START EXTRACTED INFORMATION

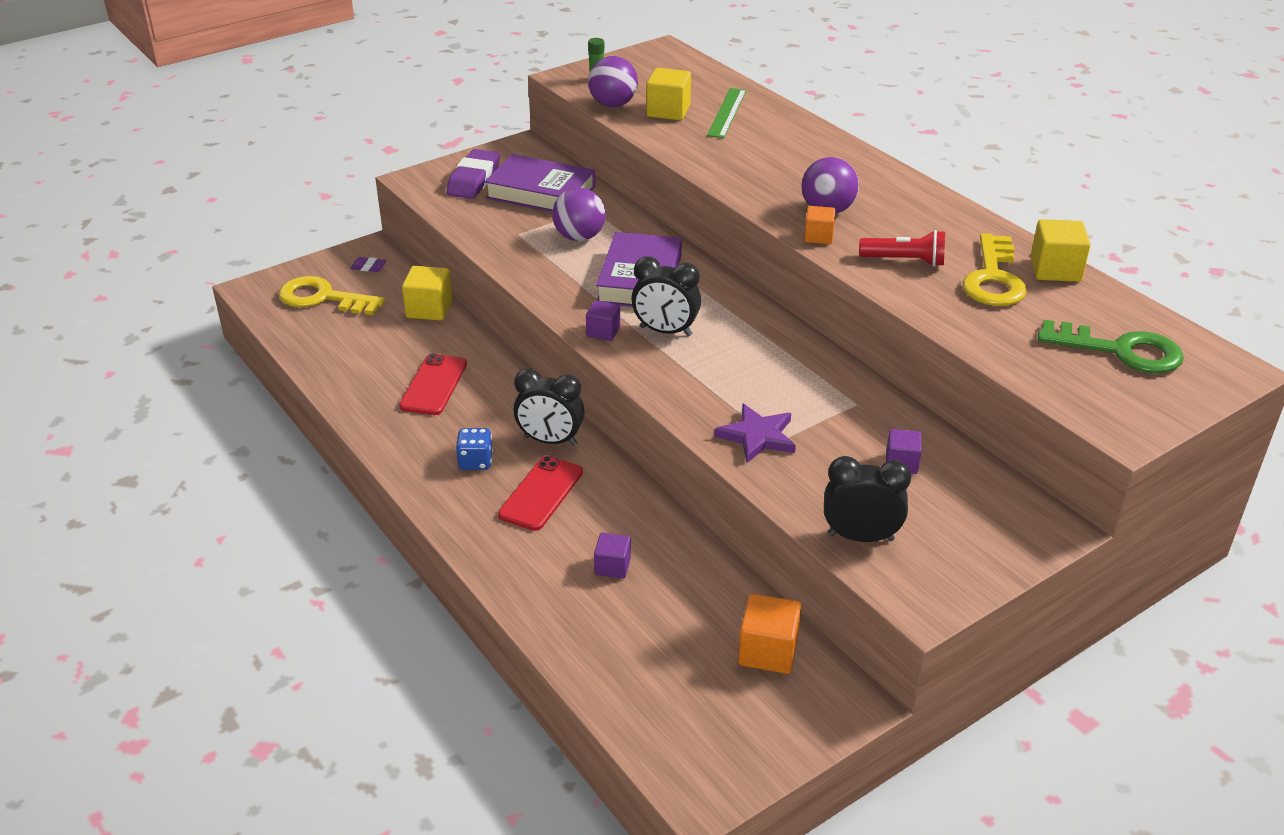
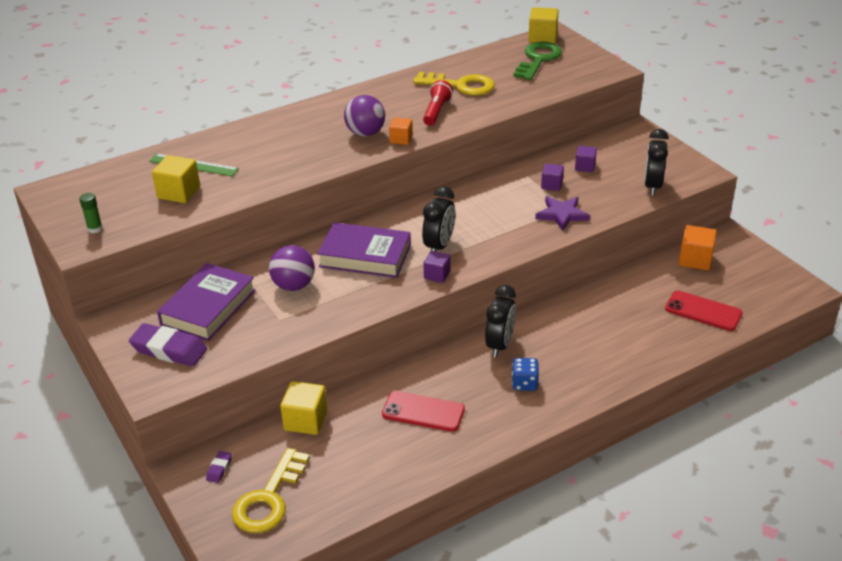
camera: 85 degrees left, 0 degrees up
(541, 493) = (560, 349): red phone -> red phone (703, 311)
(612, 566) = (632, 317): purple cube -> purple cube (551, 185)
(613, 104) = (153, 220): purple ball -> none
(1055, 269) = (452, 66): yellow cube -> yellow cube (542, 38)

END EXTRACTED INFORMATION

* DIRECTIONS:
The answer must be the lines from the one containing "(541, 493) = (560, 349): red" through the last line of the records, copied exactly, with nothing else.

* RESPONSE TO THE EXERCISE:
(541, 493) = (560, 349): red phone -> red phone (703, 311)
(612, 566) = (632, 317): purple cube -> purple cube (551, 185)
(613, 104) = (153, 220): purple ball -> none
(1055, 269) = (452, 66): yellow cube -> yellow cube (542, 38)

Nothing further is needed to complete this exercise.